**THE PROBLEM**
Rewrite the material below, putting "violet semicircle" wherever "purple semicircle" appears and changing nothing else. Leave out the pictures.

**EXCERPTED RECORDS**

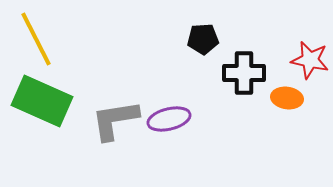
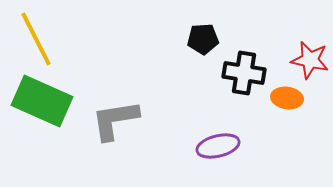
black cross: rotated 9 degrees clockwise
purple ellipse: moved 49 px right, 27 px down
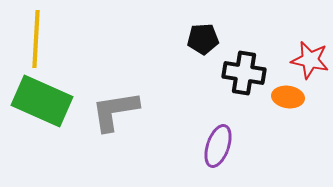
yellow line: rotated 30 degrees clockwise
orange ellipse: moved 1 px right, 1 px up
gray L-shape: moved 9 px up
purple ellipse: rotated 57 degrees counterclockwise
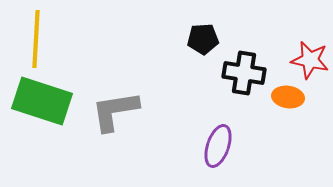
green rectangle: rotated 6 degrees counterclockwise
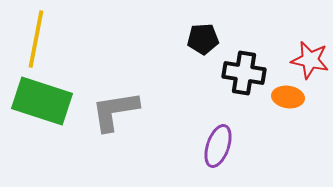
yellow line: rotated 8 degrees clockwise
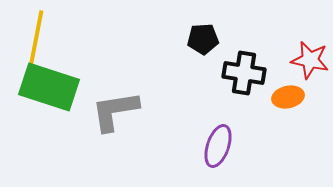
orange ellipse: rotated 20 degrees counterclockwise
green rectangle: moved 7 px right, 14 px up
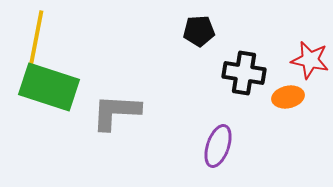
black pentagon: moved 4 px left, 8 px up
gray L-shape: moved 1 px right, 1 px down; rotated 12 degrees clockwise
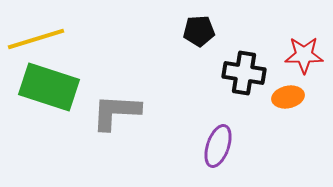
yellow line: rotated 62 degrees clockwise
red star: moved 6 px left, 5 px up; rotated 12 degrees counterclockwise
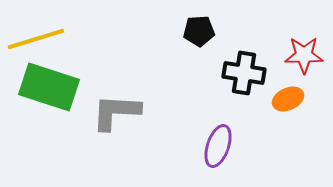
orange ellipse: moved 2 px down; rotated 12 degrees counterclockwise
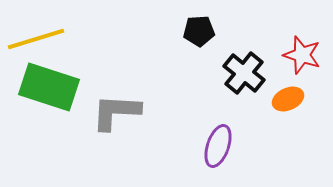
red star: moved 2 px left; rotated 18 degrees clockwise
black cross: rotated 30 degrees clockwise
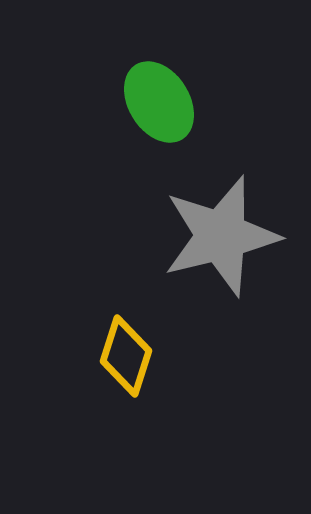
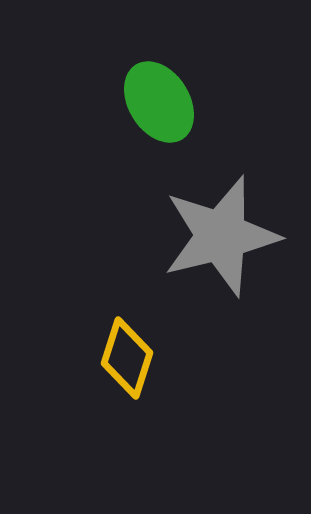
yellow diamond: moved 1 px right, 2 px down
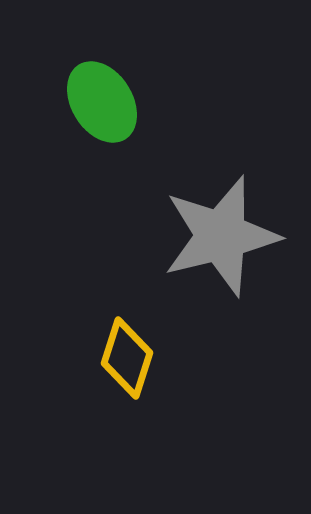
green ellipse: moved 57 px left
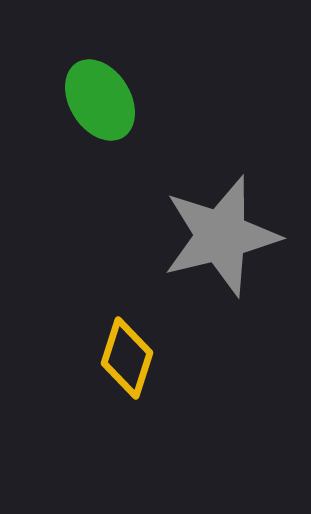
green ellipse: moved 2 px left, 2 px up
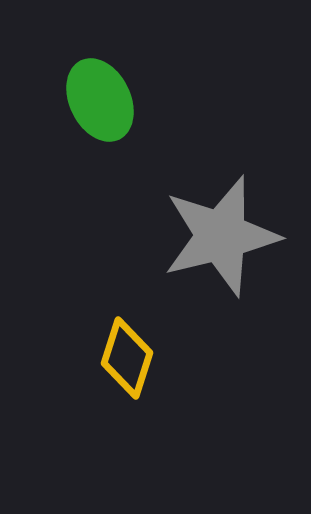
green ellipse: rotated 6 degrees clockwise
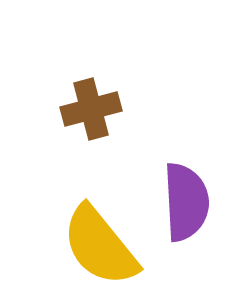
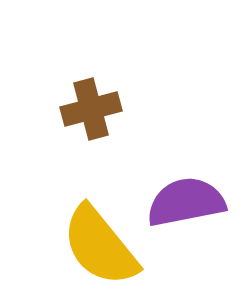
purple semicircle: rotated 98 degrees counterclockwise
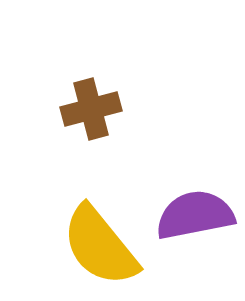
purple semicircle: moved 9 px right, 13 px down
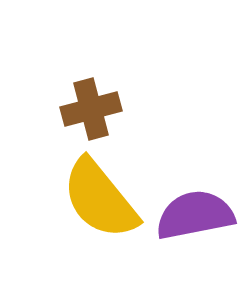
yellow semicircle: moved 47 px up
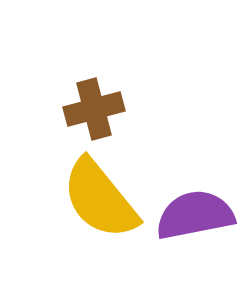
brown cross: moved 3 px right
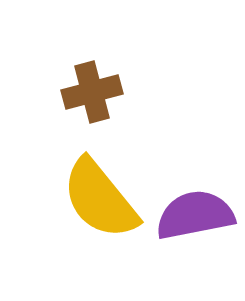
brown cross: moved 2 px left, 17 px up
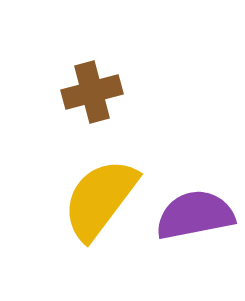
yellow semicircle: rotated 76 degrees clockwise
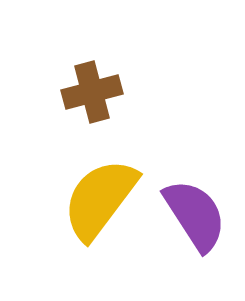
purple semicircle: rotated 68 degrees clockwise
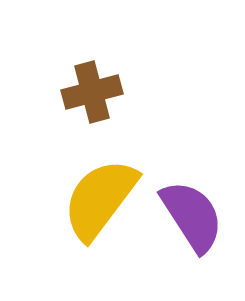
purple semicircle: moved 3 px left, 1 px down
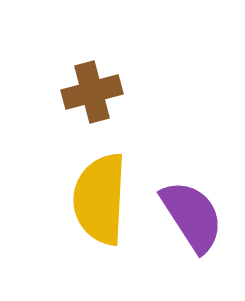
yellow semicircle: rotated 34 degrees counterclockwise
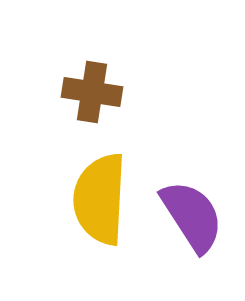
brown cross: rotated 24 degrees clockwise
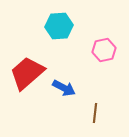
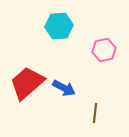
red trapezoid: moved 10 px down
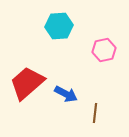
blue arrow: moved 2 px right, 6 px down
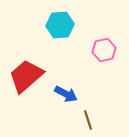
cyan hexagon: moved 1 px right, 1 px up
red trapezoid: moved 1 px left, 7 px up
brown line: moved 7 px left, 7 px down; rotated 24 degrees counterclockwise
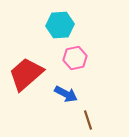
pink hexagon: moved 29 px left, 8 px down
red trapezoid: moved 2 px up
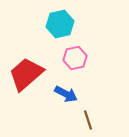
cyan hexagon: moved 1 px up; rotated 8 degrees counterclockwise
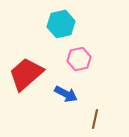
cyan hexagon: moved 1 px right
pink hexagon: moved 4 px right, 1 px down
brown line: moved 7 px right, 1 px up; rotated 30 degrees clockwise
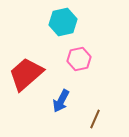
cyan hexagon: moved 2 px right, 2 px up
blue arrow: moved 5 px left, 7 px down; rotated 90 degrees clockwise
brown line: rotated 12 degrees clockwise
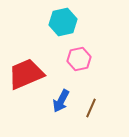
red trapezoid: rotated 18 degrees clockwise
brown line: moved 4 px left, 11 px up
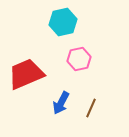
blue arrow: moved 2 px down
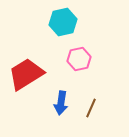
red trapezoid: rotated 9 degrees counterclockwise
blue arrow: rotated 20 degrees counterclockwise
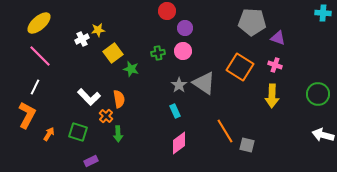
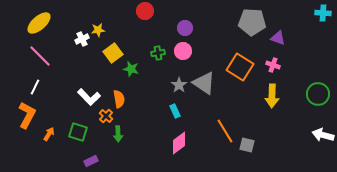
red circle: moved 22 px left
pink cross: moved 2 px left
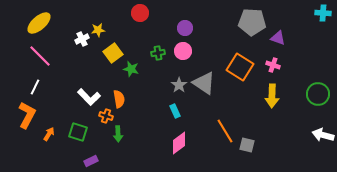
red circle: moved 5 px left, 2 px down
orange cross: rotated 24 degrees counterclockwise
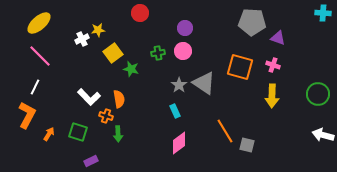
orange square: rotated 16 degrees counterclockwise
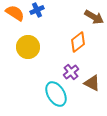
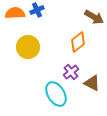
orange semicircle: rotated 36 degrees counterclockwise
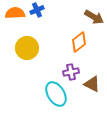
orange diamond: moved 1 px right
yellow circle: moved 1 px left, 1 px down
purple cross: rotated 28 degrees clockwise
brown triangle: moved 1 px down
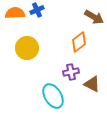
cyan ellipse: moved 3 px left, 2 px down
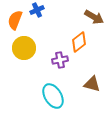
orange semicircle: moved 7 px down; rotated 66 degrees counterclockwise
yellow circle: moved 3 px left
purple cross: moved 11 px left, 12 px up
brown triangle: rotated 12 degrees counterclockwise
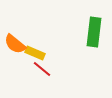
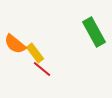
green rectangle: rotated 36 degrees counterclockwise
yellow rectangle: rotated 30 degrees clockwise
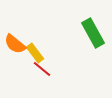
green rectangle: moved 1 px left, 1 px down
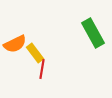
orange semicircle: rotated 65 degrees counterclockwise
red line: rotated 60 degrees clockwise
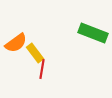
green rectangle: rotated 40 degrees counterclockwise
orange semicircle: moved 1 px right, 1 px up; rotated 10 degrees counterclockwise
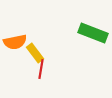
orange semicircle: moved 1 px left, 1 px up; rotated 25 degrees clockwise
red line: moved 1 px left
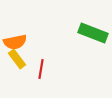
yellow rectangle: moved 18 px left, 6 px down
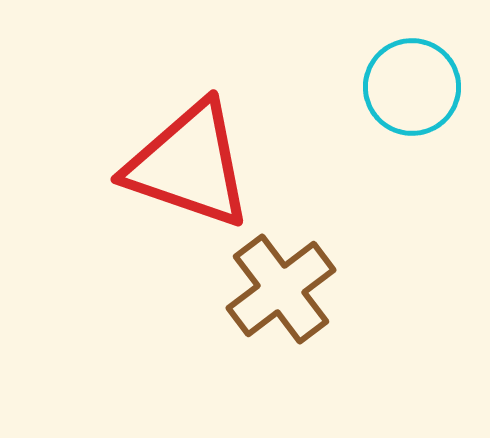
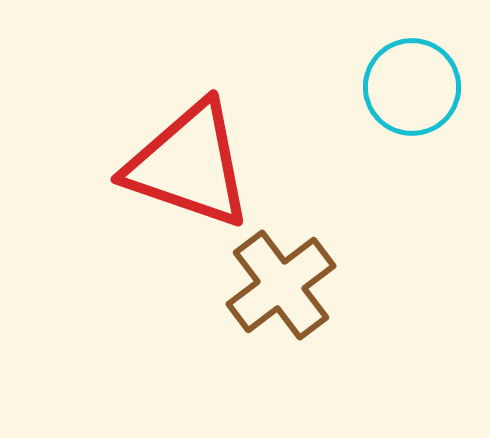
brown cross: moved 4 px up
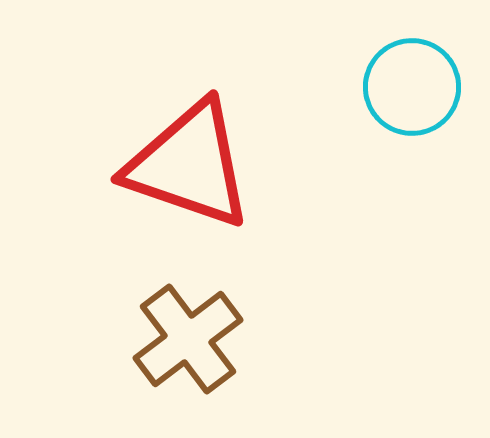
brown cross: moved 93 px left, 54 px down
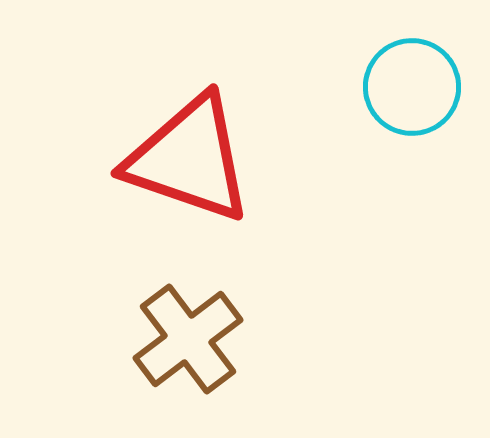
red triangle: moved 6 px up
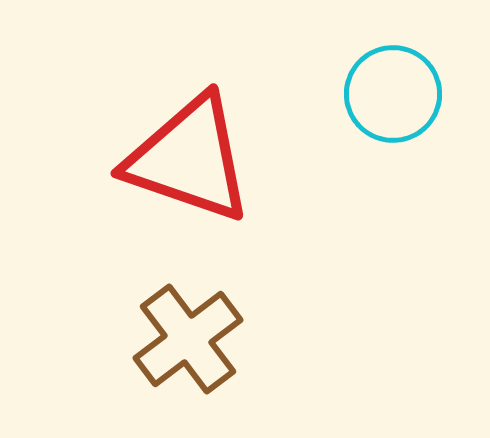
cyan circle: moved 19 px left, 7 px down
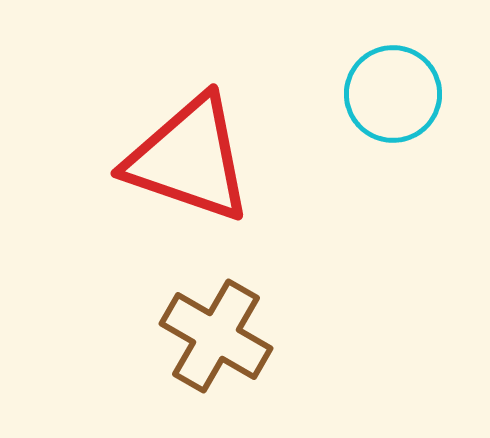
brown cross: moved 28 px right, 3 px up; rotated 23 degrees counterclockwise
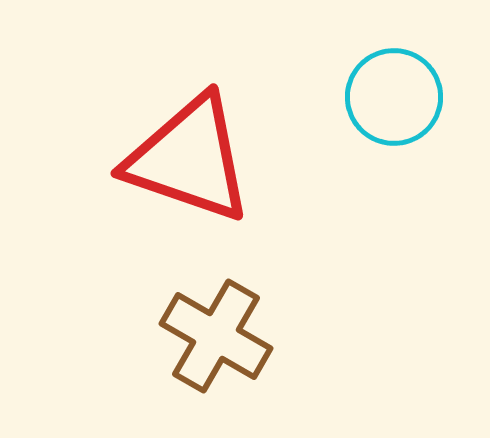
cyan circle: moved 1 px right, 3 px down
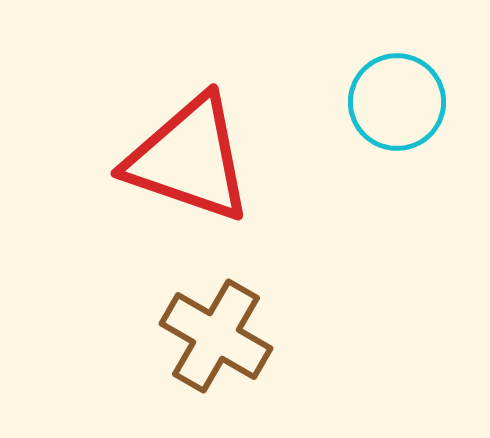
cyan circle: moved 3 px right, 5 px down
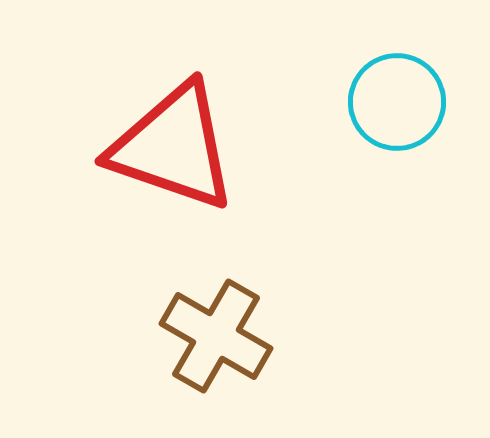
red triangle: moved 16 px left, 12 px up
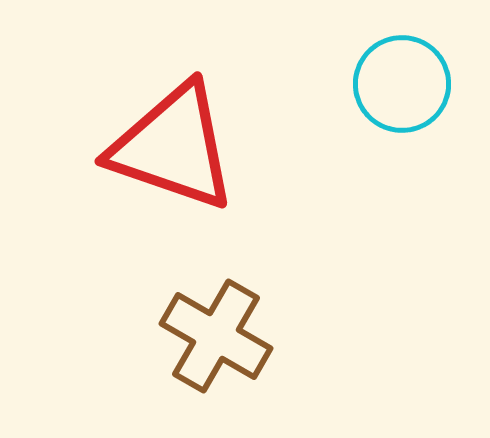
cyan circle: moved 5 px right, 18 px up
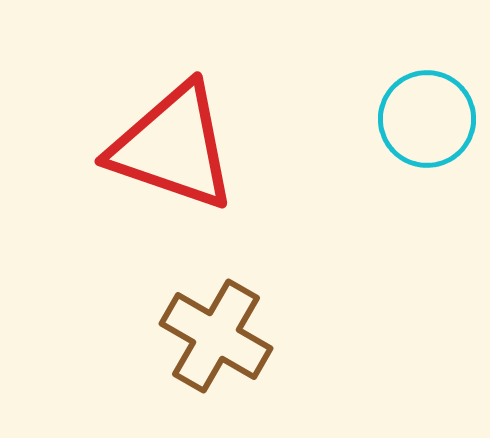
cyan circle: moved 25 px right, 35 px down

**RESPONSE TO THE TASK**
black cross: rotated 9 degrees clockwise
purple ellipse: moved 49 px right, 27 px down
yellow line: rotated 30 degrees clockwise
orange ellipse: moved 1 px right, 1 px up
gray L-shape: moved 9 px up
purple ellipse: rotated 57 degrees counterclockwise
green rectangle: rotated 6 degrees counterclockwise
yellow line: rotated 8 degrees clockwise
orange ellipse: rotated 20 degrees counterclockwise
green rectangle: moved 7 px right, 14 px up
black pentagon: moved 4 px left, 8 px up
gray L-shape: moved 1 px right, 1 px down; rotated 12 degrees clockwise
yellow line: rotated 62 degrees clockwise
red star: moved 6 px left, 5 px up; rotated 12 degrees counterclockwise
orange ellipse: moved 2 px down; rotated 12 degrees counterclockwise
red star: moved 2 px left; rotated 18 degrees clockwise
black cross: rotated 30 degrees clockwise
yellow diamond: moved 1 px right, 2 px down
green ellipse: moved 57 px left
green ellipse: moved 2 px left, 2 px up
green ellipse: rotated 6 degrees clockwise
violet semicircle: rotated 98 degrees counterclockwise
violet semicircle: moved 9 px right, 13 px down
yellow semicircle: moved 47 px up
brown cross: moved 3 px right
brown cross: moved 2 px left, 17 px up
yellow semicircle: rotated 76 degrees clockwise
violet semicircle: rotated 68 degrees clockwise
violet semicircle: moved 3 px left, 1 px down
yellow semicircle: rotated 34 degrees counterclockwise
brown cross: rotated 24 degrees clockwise
red trapezoid: moved 10 px down
blue arrow: moved 2 px right, 6 px down
cyan hexagon: moved 1 px right, 1 px up
red trapezoid: moved 1 px left, 7 px up
brown line: moved 7 px left, 7 px down; rotated 24 degrees counterclockwise
pink hexagon: moved 29 px left, 8 px down
red trapezoid: moved 2 px up
cyan hexagon: moved 1 px up; rotated 8 degrees counterclockwise
cyan hexagon: moved 1 px right
pink hexagon: moved 4 px right, 1 px down
brown line: moved 7 px right, 1 px up; rotated 30 degrees clockwise
cyan hexagon: moved 2 px right, 2 px up
blue arrow: moved 5 px left, 7 px down; rotated 90 degrees clockwise
brown line: rotated 12 degrees clockwise
red trapezoid: rotated 18 degrees clockwise
brown line: moved 4 px left, 11 px up
blue arrow: moved 2 px down
red trapezoid: rotated 9 degrees counterclockwise
blue arrow: rotated 20 degrees counterclockwise
red circle: moved 22 px left
pink cross: moved 2 px left
red circle: moved 5 px left, 2 px down
orange cross: rotated 24 degrees counterclockwise
orange square: rotated 16 degrees counterclockwise
orange semicircle: rotated 36 degrees counterclockwise
orange diamond: moved 1 px right
yellow circle: moved 1 px left, 1 px down
purple cross: rotated 28 degrees clockwise
brown triangle: moved 1 px down
cyan ellipse: moved 3 px left, 2 px down
orange semicircle: moved 7 px down; rotated 66 degrees counterclockwise
yellow circle: moved 3 px left
purple cross: moved 11 px left, 12 px up
brown triangle: rotated 12 degrees counterclockwise
green rectangle: rotated 36 degrees counterclockwise
yellow rectangle: rotated 30 degrees clockwise
green rectangle: moved 1 px left, 1 px down
orange semicircle: rotated 65 degrees counterclockwise
red line: rotated 60 degrees clockwise
green rectangle: rotated 40 degrees counterclockwise
orange semicircle: moved 1 px right, 1 px up; rotated 10 degrees counterclockwise
orange semicircle: moved 1 px left, 1 px up; rotated 25 degrees clockwise
red line: moved 1 px left
yellow rectangle: moved 18 px left, 6 px down
brown cross: moved 4 px up
brown cross: moved 93 px left, 54 px down
red triangle: moved 6 px up
cyan circle: moved 19 px left, 7 px down
brown cross: moved 28 px right, 3 px up; rotated 23 degrees counterclockwise
cyan circle: moved 1 px right, 3 px down
cyan circle: moved 3 px right, 5 px down
red triangle: moved 16 px left, 12 px up
cyan circle: moved 5 px right, 18 px up
cyan circle: moved 25 px right, 35 px down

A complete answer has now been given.